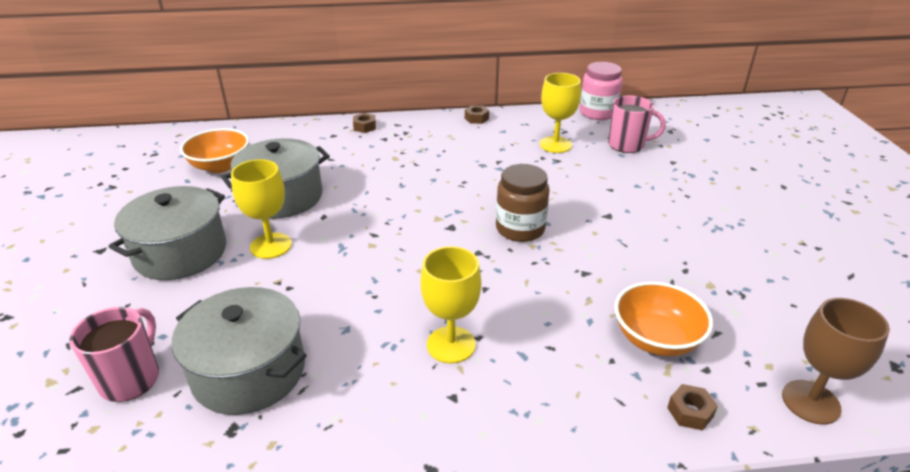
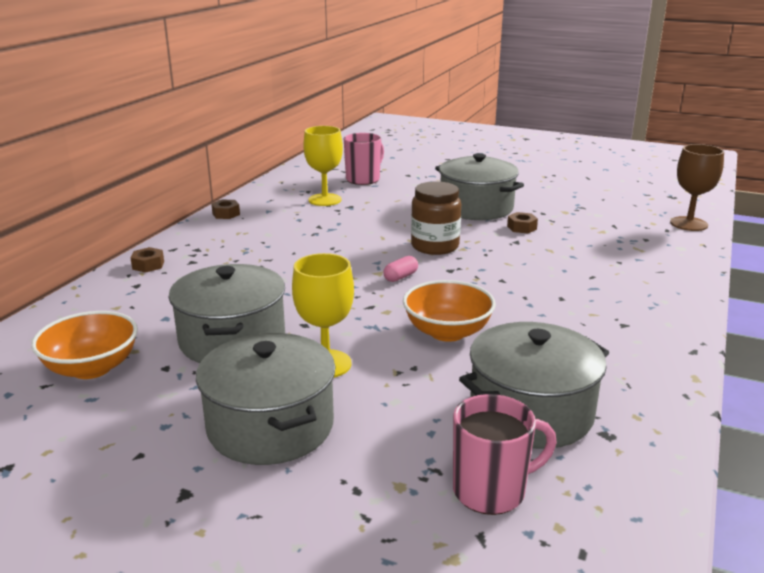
camera: 60 degrees left, 10 degrees down
(131, 378) = (491, 490): pink mug -> pink mug turned 120 degrees clockwise
(439, 231) = (400, 277): none -> pink capsule
(451, 345) = (562, 310): yellow goblet -> none
(597, 113) = (297, 172): pink jar -> none
(641, 224) = (476, 208): none -> grey pot
(656, 339) = (607, 243): orange bowl -> orange bowl (447, 332)
(690, 412) = (681, 255): brown nut -> brown nut (521, 228)

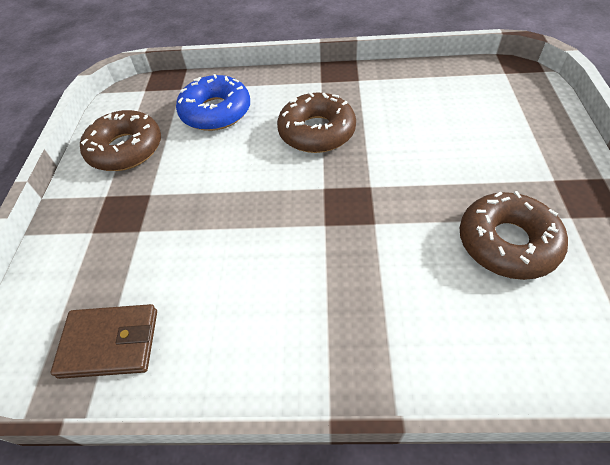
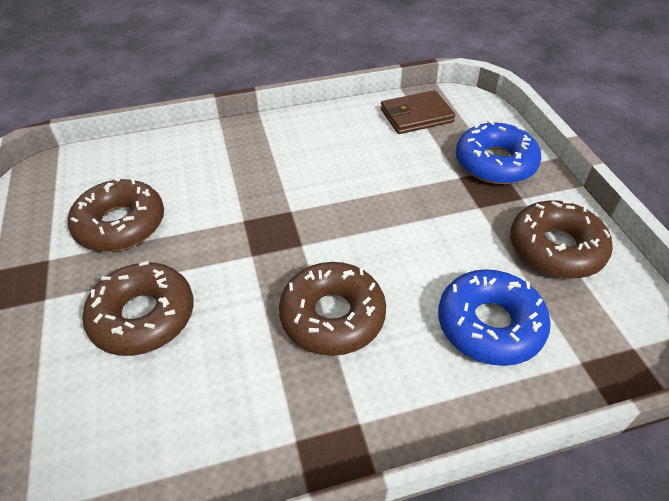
camera: 160 degrees right, 5 degrees down
(90, 240) = (495, 163): none -> blue donut
(461, 153) = (143, 316): none -> brown donut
-.-.-
# GOAL OF THE EXERCISE:
A word-for-word repetition of the data above, without pictures, is the expected answer.

# ANSWER:
camera: 60 degrees left, 10 degrees down
(131, 378) = (491, 490): pink mug -> pink mug turned 120 degrees clockwise
(439, 231) = (400, 277): none -> pink capsule
(451, 345) = (562, 310): yellow goblet -> none
(597, 113) = (297, 172): pink jar -> none
(641, 224) = (476, 208): none -> grey pot
(656, 339) = (607, 243): orange bowl -> orange bowl (447, 332)
(690, 412) = (681, 255): brown nut -> brown nut (521, 228)

camera: 160 degrees right, 5 degrees down
(90, 240) = (495, 163): none -> blue donut
(461, 153) = (143, 316): none -> brown donut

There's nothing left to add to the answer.